COLLECTED MATERIAL:

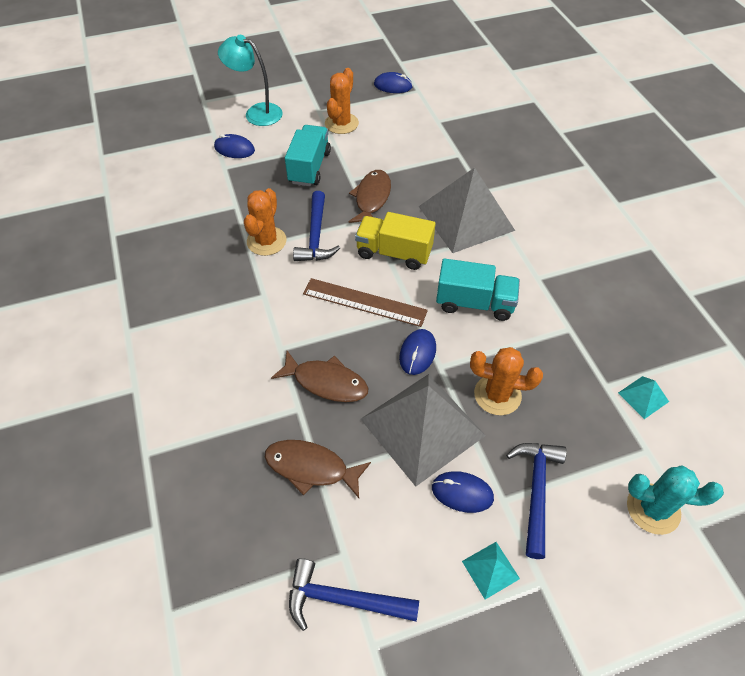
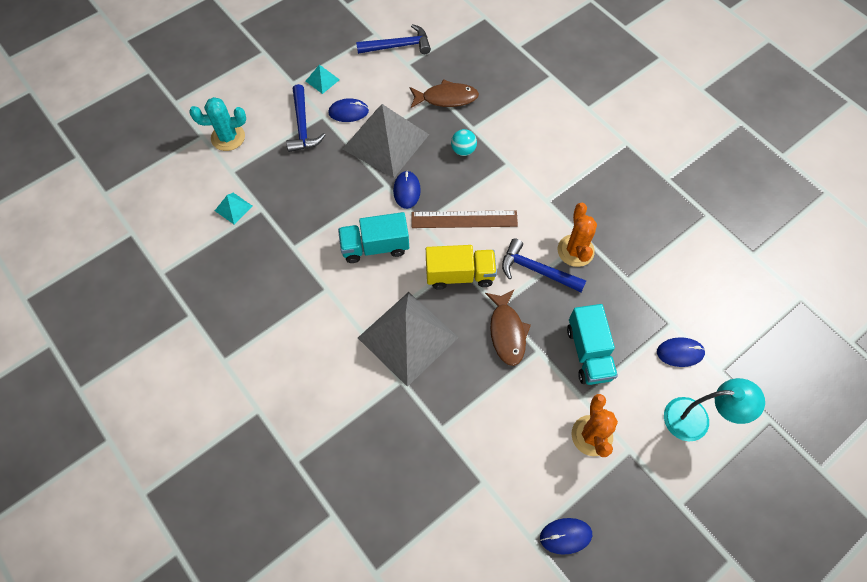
camera: 160 degrees right, 10 degrees up
(316, 236) = (536, 270): blue hammer -> blue hammer turned 45 degrees counterclockwise
(326, 382) = (463, 150): brown fish -> turquoise ball
(497, 395) = (340, 178): orange cactus -> none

INSTRUCTIONS FOR THE TASK: Find how many lines in the material above contain "degrees", and answer with that number only.

WORKED SOLUTION: 2